Repeat the entries beneath in their entirety, precisely as given.

======== INFORMATION SUPPLIED ========

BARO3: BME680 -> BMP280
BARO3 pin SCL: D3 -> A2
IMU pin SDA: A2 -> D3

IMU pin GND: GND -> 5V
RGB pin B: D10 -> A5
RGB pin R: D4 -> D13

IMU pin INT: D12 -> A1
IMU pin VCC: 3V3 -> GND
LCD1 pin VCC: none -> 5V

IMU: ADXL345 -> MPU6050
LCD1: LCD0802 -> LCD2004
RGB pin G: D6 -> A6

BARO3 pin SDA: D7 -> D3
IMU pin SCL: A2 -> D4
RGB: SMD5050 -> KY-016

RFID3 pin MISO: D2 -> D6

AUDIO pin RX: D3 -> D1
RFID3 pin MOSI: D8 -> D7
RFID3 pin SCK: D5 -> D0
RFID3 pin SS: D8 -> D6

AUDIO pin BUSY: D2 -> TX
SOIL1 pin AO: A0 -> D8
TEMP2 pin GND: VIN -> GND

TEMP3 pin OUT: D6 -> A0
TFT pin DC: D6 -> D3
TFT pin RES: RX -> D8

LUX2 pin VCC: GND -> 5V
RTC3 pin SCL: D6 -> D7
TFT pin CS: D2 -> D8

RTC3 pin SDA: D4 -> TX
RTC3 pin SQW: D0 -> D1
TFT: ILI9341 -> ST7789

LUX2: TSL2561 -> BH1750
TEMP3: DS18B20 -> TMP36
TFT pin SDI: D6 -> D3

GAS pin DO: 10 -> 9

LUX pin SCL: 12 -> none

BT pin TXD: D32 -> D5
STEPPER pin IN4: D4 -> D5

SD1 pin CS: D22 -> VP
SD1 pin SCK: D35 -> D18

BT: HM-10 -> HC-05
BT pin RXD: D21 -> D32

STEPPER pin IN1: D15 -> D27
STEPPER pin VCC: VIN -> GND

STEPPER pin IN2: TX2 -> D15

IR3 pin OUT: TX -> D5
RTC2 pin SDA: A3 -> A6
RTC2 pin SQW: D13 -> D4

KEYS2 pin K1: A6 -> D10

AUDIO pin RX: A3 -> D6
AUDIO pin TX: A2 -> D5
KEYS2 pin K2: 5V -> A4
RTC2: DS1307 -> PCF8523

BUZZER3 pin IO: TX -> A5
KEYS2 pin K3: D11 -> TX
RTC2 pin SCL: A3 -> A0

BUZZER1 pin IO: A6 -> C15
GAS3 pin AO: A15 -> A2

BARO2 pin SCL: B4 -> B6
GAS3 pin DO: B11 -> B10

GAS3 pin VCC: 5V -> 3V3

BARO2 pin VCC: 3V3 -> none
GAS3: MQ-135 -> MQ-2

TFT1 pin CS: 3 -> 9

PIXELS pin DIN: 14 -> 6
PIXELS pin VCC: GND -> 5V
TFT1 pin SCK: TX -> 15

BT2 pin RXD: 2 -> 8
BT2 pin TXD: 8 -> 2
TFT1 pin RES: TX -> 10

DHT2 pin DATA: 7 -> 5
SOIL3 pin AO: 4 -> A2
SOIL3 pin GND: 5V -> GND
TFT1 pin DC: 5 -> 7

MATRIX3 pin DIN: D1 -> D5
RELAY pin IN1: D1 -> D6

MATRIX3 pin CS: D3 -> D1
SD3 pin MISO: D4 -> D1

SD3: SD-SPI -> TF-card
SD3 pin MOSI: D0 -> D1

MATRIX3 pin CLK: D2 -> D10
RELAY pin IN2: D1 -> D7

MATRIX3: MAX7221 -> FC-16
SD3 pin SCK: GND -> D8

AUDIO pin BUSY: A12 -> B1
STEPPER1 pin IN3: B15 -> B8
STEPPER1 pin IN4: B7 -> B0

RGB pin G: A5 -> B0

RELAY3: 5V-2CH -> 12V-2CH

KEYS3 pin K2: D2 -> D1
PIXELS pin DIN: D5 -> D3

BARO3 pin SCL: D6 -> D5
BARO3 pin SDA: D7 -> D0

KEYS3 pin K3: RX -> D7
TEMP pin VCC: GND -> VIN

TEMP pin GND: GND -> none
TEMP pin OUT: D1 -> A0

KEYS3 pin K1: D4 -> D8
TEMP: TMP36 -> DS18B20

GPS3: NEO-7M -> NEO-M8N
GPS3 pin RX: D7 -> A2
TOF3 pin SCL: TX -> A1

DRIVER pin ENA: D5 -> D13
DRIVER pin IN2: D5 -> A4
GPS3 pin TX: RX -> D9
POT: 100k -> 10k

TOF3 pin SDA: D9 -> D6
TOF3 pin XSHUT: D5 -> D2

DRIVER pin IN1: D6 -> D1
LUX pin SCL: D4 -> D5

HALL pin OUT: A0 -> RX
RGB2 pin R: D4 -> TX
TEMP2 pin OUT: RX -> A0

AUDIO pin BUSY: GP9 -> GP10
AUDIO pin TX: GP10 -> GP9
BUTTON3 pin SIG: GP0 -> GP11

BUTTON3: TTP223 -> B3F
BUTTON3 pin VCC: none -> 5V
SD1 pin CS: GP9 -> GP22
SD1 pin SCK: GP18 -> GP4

========

RESULT FOR THIS EXERCISE:
BARO3: BME680 -> BMP280
BARO3 pin SCL: D3 -> A2
IMU pin SDA: A2 -> D3

IMU pin GND: GND -> 5V
RGB pin B: D10 -> A5
RGB pin R: D4 -> D13

IMU pin INT: D12 -> A1
IMU pin VCC: 3V3 -> GND
LCD1 pin VCC: none -> 5V

IMU: ADXL345 -> MPU6050
LCD1: LCD0802 -> LCD2004
RGB pin G: D6 -> A6

BARO3 pin SDA: D7 -> D3
IMU pin SCL: A2 -> D4
RGB: SMD5050 -> KY-016

RFID3 pin MISO: D2 -> D6

AUDIO pin RX: D3 -> D1
RFID3 pin MOSI: D8 -> D7
RFID3 pin SCK: D5 -> D0
RFID3 pin SS: D8 -> D6

AUDIO pin BUSY: D2 -> TX
SOIL1 pin AO: A0 -> D8
TEMP2 pin GND: VIN -> GND

TEMP3 pin OUT: D6 -> A0
TFT pin DC: D6 -> D3
TFT pin RES: RX -> D8

LUX2 pin VCC: GND -> 5V
RTC3 pin SCL: D6 -> D7
TFT pin CS: D2 -> D8

RTC3 pin SDA: D4 -> TX
RTC3 pin SQW: D0 -> D1
TFT: ILI9341 -> ST7789

LUX2: TSL2561 -> BH1750
TEMP3: DS18B20 -> TMP36
TFT pin SDI: D6 -> D3

GAS pin DO: 10 -> 9

LUX pin SCL: 12 -> none

BT pin TXD: D32 -> D5
STEPPER pin IN4: D4 -> D5

SD1 pin CS: D22 -> VP
SD1 pin SCK: D35 -> D18

BT: HM-10 -> HC-05
BT pin RXD: D21 -> D32

STEPPER pin IN1: D15 -> D27
STEPPER pin VCC: VIN -> GND

STEPPER pin IN2: TX2 -> D15

IR3 pin OUT: TX -> D5
RTC2 pin SDA: A3 -> A6
RTC2 pin SQW: D13 -> D4

KEYS2 pin K1: A6 -> D10

AUDIO pin RX: A3 -> D6
AUDIO pin TX: A2 -> D5
KEYS2 pin K2: 5V -> A4
RTC2: DS1307 -> PCF8523

BUZZER3 pin IO: TX -> A5
KEYS2 pin K3: D11 -> TX
RTC2 pin SCL: A3 -> A0

BUZZER1 pin IO: A6 -> C15
GAS3 pin AO: A15 -> A2

BARO2 pin SCL: B4 -> B6
GAS3 pin DO: B11 -> B10

GAS3 pin VCC: 5V -> 3V3

BARO2 pin VCC: 3V3 -> none
GAS3: MQ-135 -> MQ-2

TFT1 pin CS: 3 -> 9

PIXELS pin DIN: 14 -> 6
PIXELS pin VCC: GND -> 5V
TFT1 pin SCK: TX -> 15

BT2 pin RXD: 2 -> 8
BT2 pin TXD: 8 -> 2
TFT1 pin RES: TX -> 10

DHT2 pin DATA: 7 -> 5
SOIL3 pin AO: 4 -> A2
SOIL3 pin GND: 5V -> GND
TFT1 pin DC: 5 -> 7

MATRIX3 pin DIN: D1 -> D5
RELAY pin IN1: D1 -> D6

MATRIX3 pin CS: D3 -> D1
SD3 pin MISO: D4 -> D1

SD3: SD-SPI -> TF-card
SD3 pin MOSI: D0 -> D1

MATRIX3 pin CLK: D2 -> D10
RELAY pin IN2: D1 -> D7

MATRIX3: MAX7221 -> FC-16
SD3 pin SCK: GND -> D8

AUDIO pin BUSY: A12 -> B1
STEPPER1 pin IN3: B15 -> B8
STEPPER1 pin IN4: B7 -> B0

RGB pin G: A5 -> B0

RELAY3: 5V-2CH -> 12V-2CH

KEYS3 pin K2: D2 -> D1
PIXELS pin DIN: D5 -> D3

BARO3 pin SCL: D6 -> D5
BARO3 pin SDA: D7 -> D0

KEYS3 pin K3: RX -> D7
TEMP pin VCC: GND -> VIN

TEMP pin GND: GND -> none
TEMP pin OUT: D1 -> A0

KEYS3 pin K1: D4 -> D8
TEMP: TMP36 -> DS18B20

GPS3: NEO-7M -> NEO-M8N
GPS3 pin RX: D7 -> A2
TOF3 pin SCL: TX -> A1

DRIVER pin ENA: D5 -> D13
DRIVER pin IN2: D5 -> A4
GPS3 pin TX: RX -> D9
POT: 100k -> 10k

TOF3 pin SDA: D9 -> D6
TOF3 pin XSHUT: D5 -> D2

DRIVER pin IN1: D6 -> D1
LUX pin SCL: D4 -> D5

HALL pin OUT: A0 -> RX
RGB2 pin R: D4 -> TX
TEMP2 pin OUT: RX -> A0

AUDIO pin BUSY: GP9 -> GP10
AUDIO pin TX: GP10 -> GP9
BUTTON3 pin SIG: GP0 -> GP11

BUTTON3: TTP223 -> B3F
BUTTON3 pin VCC: none -> 5V
SD1 pin CS: GP9 -> GP22
SD1 pin SCK: GP18 -> GP4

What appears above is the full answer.